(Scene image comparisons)
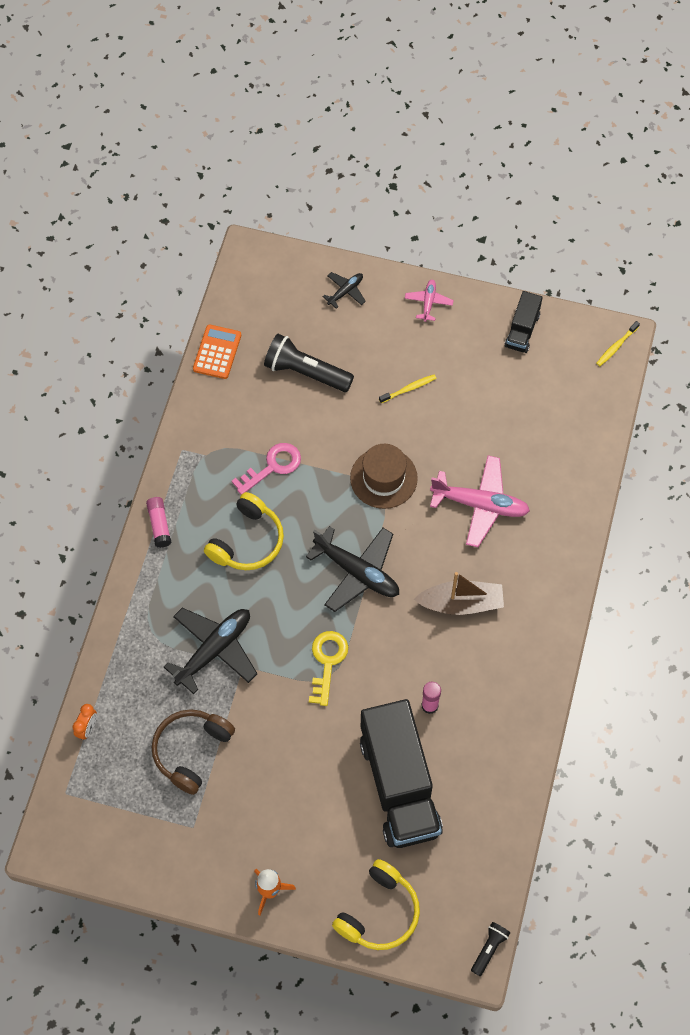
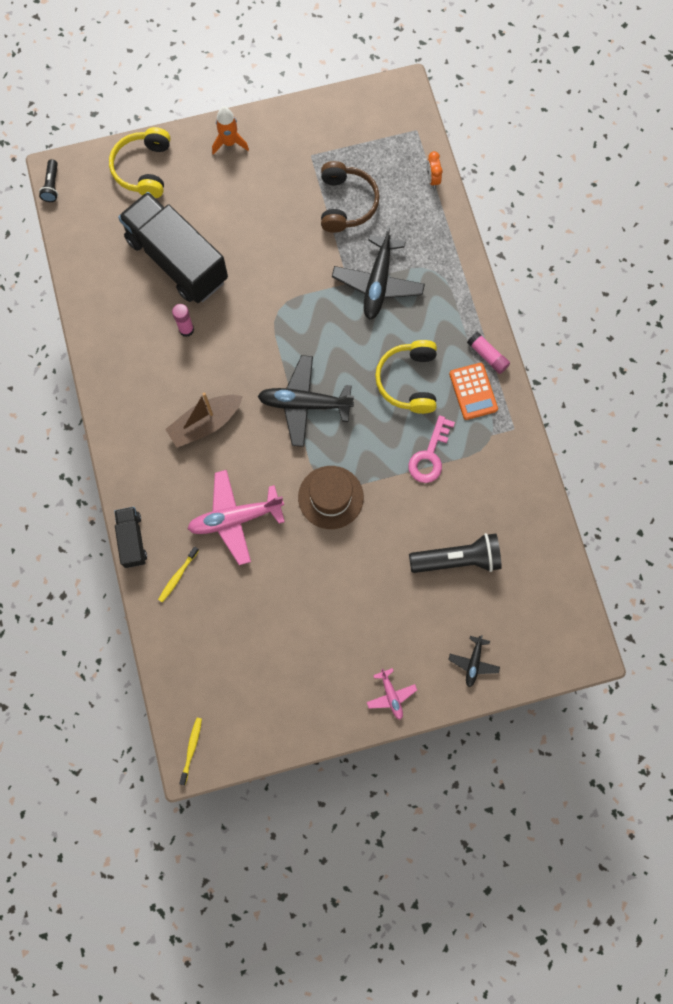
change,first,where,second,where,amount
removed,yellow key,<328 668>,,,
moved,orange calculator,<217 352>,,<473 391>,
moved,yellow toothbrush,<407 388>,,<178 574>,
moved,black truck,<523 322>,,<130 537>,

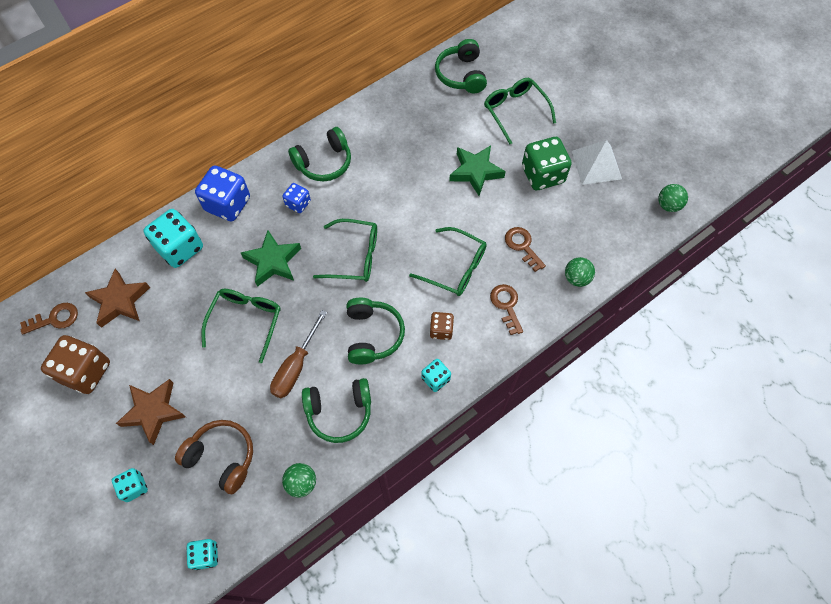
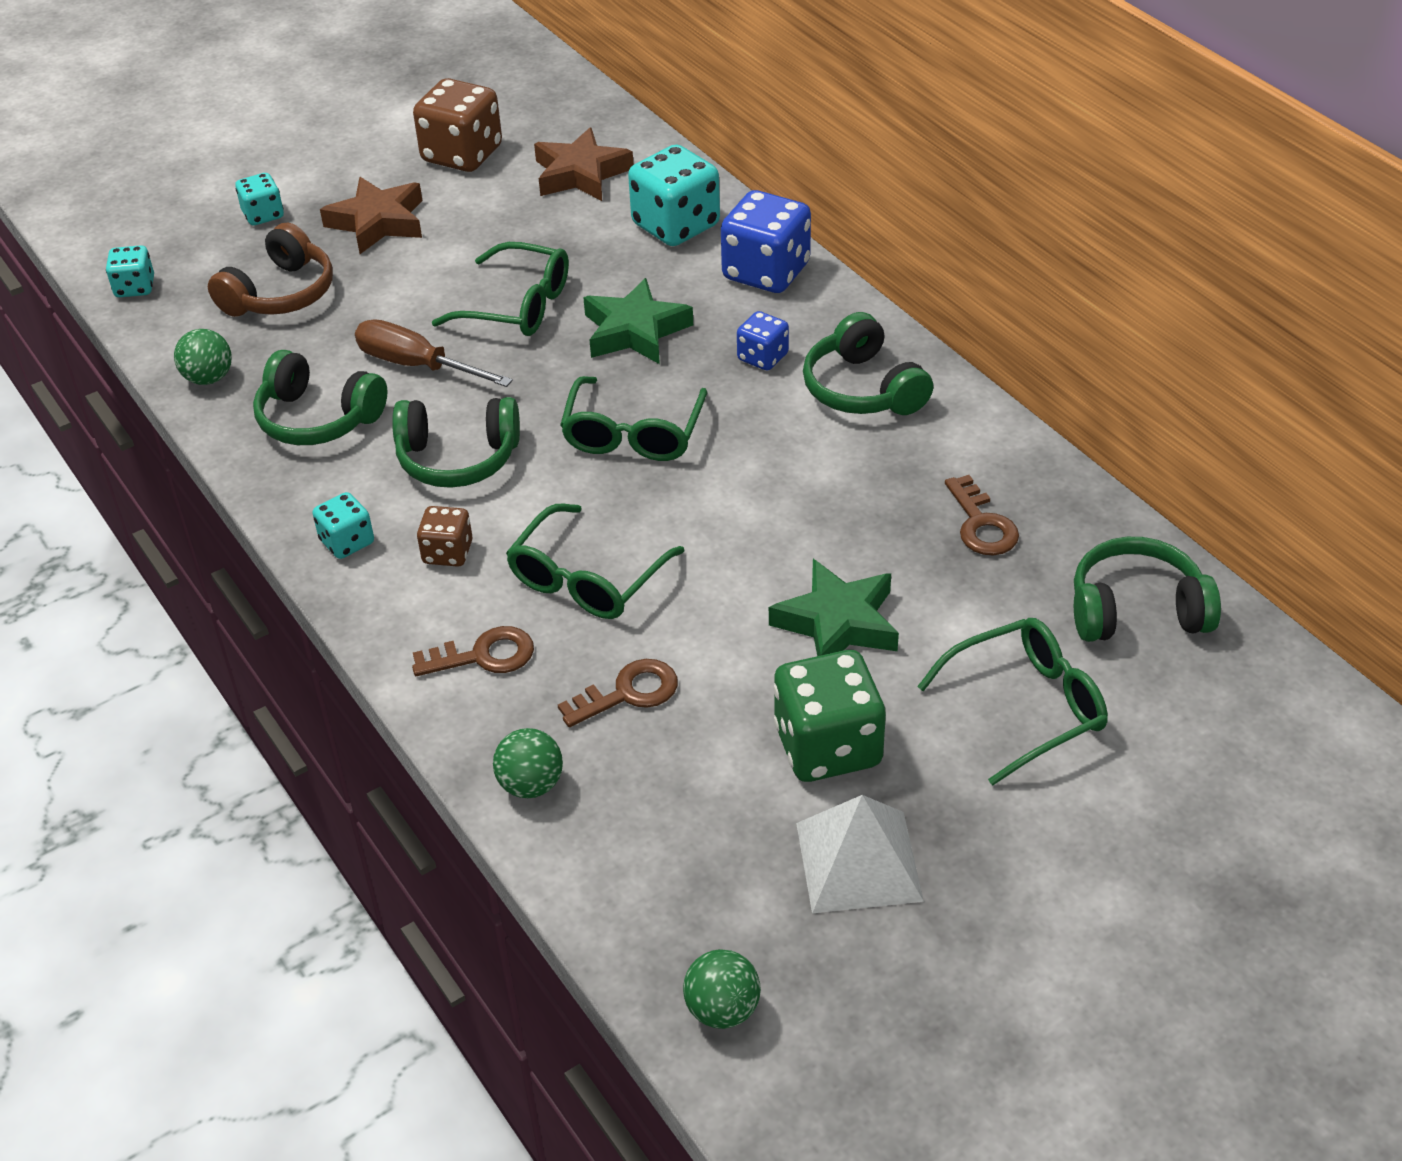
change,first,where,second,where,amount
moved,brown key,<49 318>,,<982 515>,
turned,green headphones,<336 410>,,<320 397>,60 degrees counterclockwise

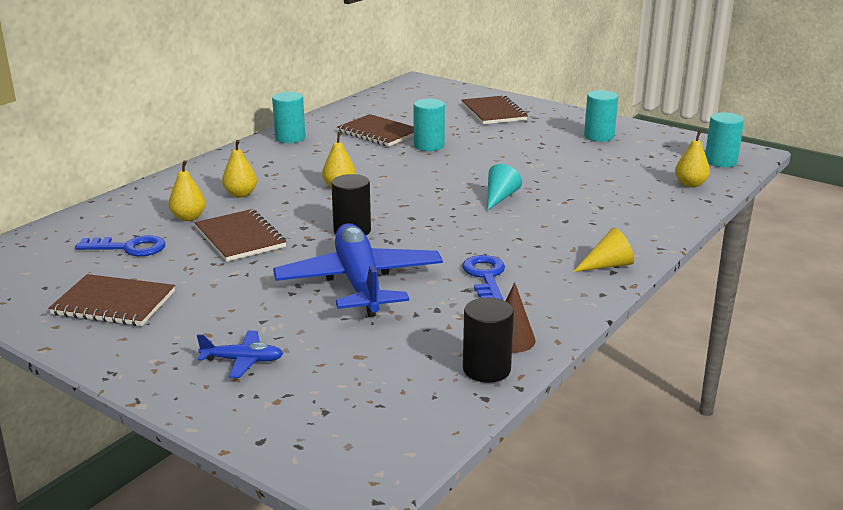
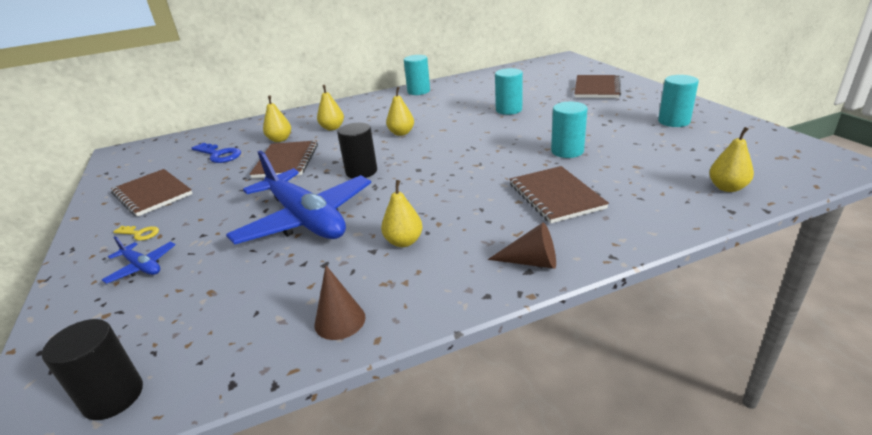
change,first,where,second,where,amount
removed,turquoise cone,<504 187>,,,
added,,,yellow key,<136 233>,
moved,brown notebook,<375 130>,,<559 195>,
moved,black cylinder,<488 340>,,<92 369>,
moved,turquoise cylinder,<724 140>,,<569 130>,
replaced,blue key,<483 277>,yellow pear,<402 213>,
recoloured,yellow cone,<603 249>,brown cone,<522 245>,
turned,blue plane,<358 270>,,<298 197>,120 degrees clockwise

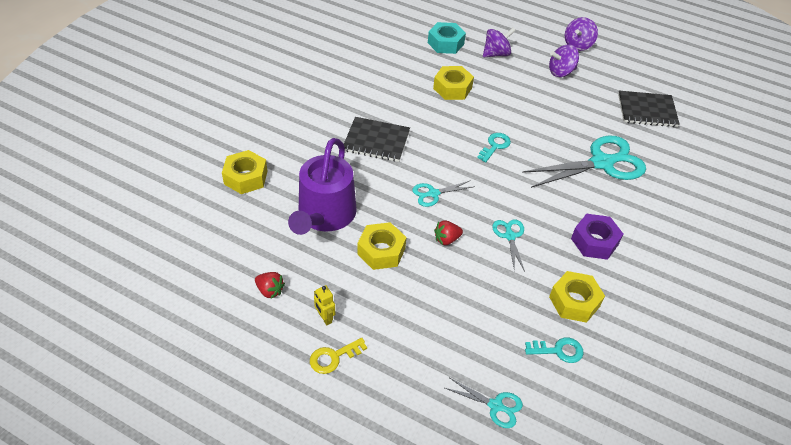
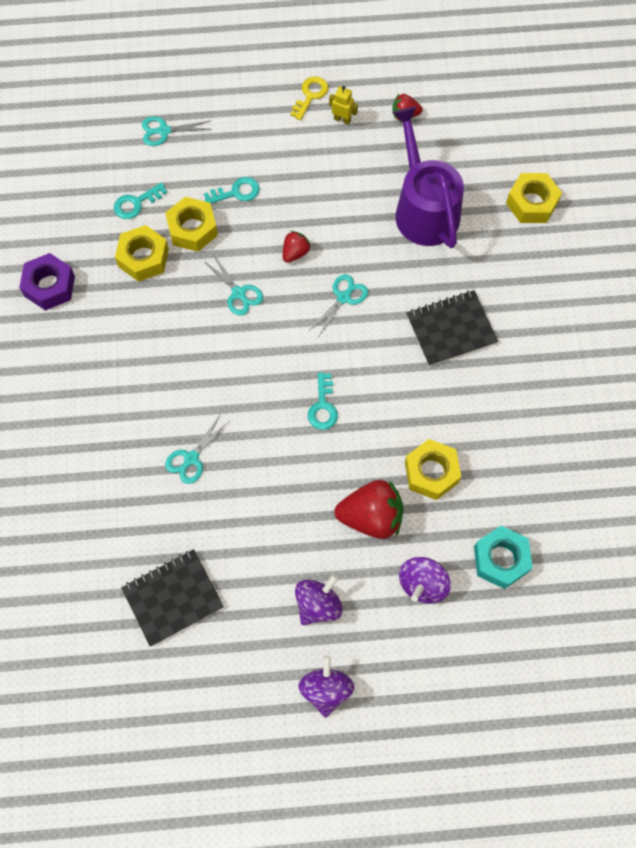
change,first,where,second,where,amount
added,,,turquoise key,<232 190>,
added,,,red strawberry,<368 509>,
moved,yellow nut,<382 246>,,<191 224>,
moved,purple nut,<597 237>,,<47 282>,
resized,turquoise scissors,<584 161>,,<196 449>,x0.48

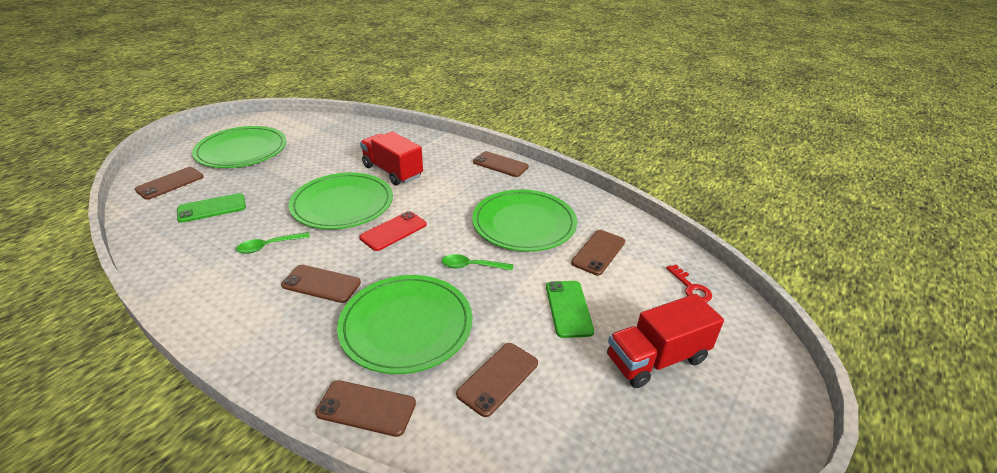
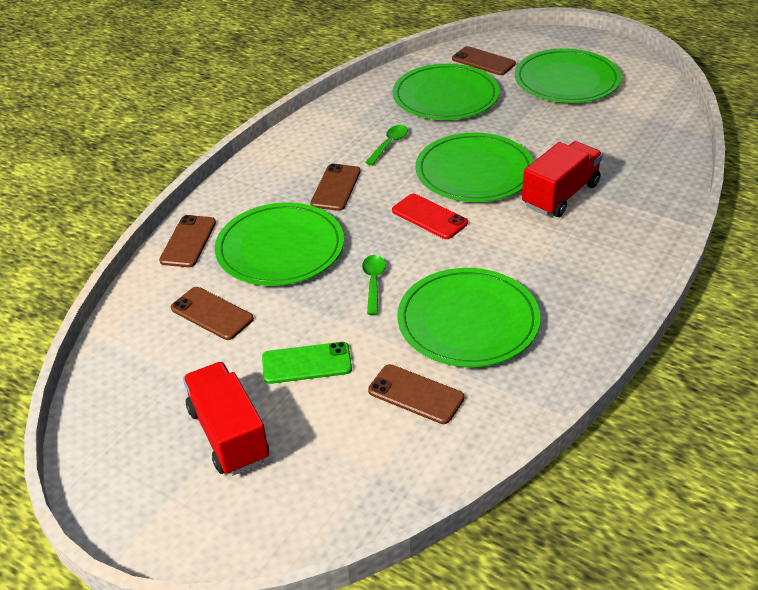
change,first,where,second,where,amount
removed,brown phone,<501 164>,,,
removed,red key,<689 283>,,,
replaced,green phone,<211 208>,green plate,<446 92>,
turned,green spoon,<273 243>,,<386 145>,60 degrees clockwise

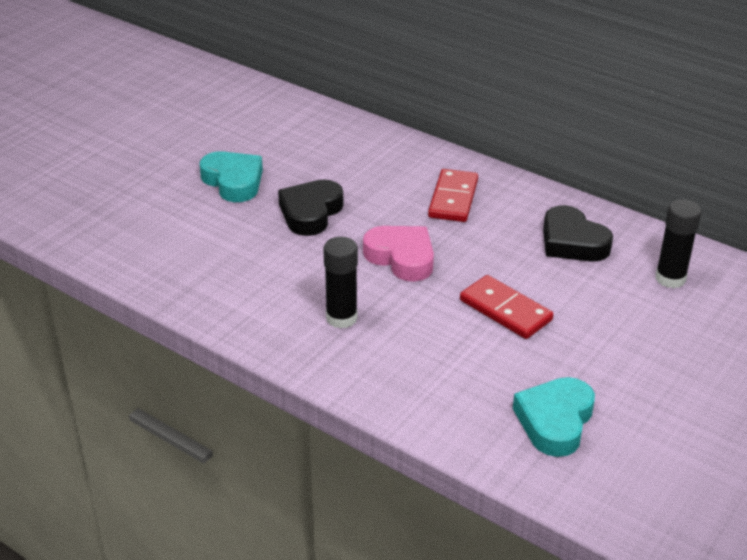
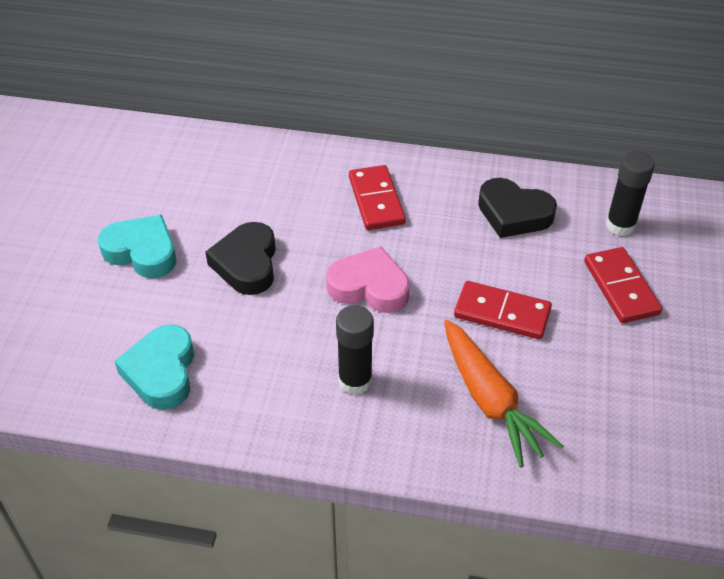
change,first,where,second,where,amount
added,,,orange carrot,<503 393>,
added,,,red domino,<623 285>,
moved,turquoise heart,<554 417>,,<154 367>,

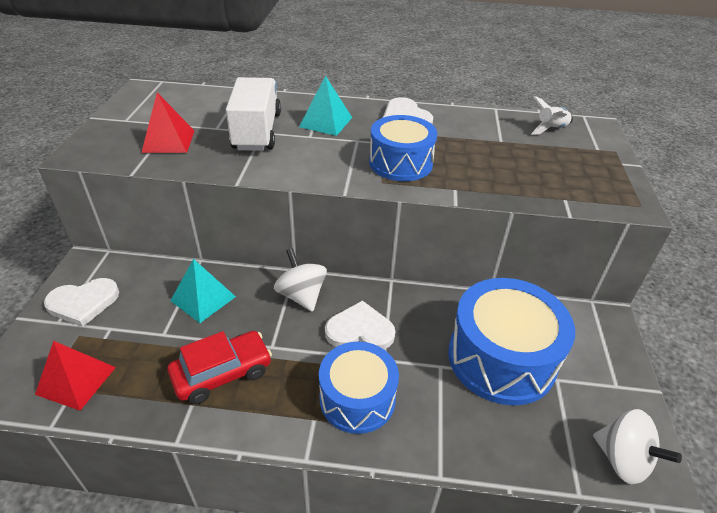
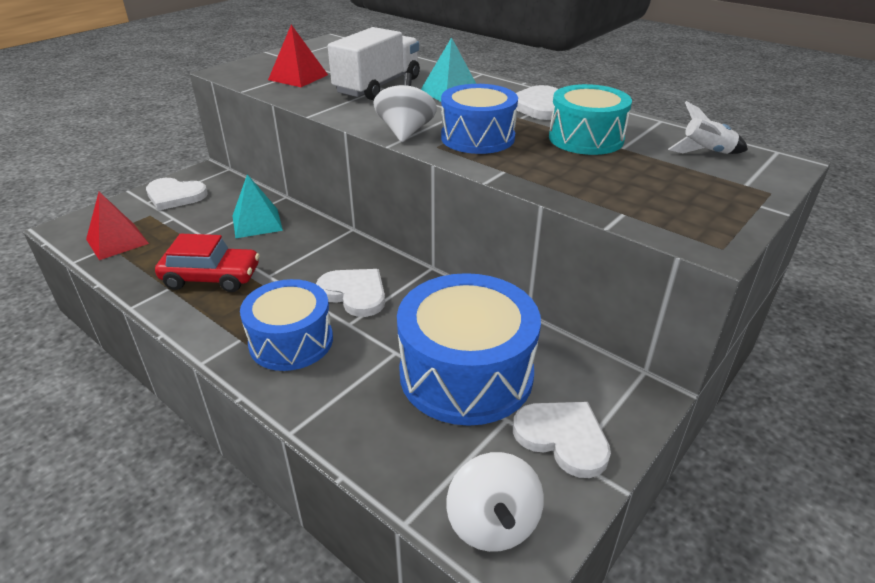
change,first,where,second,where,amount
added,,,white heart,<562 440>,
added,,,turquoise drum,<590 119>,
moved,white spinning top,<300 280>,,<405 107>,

[PROBLEM] Every line from the one containing "moved,yellow toothbrush,<407 388>,,<178" to the final line of the records must be transcribed exactly, both ends included, with the pictures left out.

[EXERCISE ANSWER]
moved,yellow toothbrush,<407 388>,,<178 574>,
moved,black truck,<523 322>,,<130 537>,

change,first,where,second,where,amount
moved,brown key,<49 318>,,<982 515>,
turned,green headphones,<336 410>,,<320 397>,60 degrees counterclockwise

change,first,where,second,where,amount
removed,turquoise cone,<504 187>,,,
added,,,yellow key,<136 233>,
moved,brown notebook,<375 130>,,<559 195>,
moved,black cylinder,<488 340>,,<92 369>,
moved,turquoise cylinder,<724 140>,,<569 130>,
replaced,blue key,<483 277>,yellow pear,<402 213>,
recoloured,yellow cone,<603 249>,brown cone,<522 245>,
turned,blue plane,<358 270>,,<298 197>,120 degrees clockwise

change,first,where,second,where,amount
added,,,turquoise key,<232 190>,
added,,,red strawberry,<368 509>,
moved,yellow nut,<382 246>,,<191 224>,
moved,purple nut,<597 237>,,<47 282>,
resized,turquoise scissors,<584 161>,,<196 449>,x0.48

change,first,where,second,where,amount
removed,brown phone,<501 164>,,,
removed,red key,<689 283>,,,
replaced,green phone,<211 208>,green plate,<446 92>,
turned,green spoon,<273 243>,,<386 145>,60 degrees clockwise

change,first,where,second,where,amount
added,,,orange carrot,<503 393>,
added,,,red domino,<623 285>,
moved,turquoise heart,<554 417>,,<154 367>,

change,first,where,second,where,amount
added,,,white heart,<562 440>,
added,,,turquoise drum,<590 119>,
moved,white spinning top,<300 280>,,<405 107>,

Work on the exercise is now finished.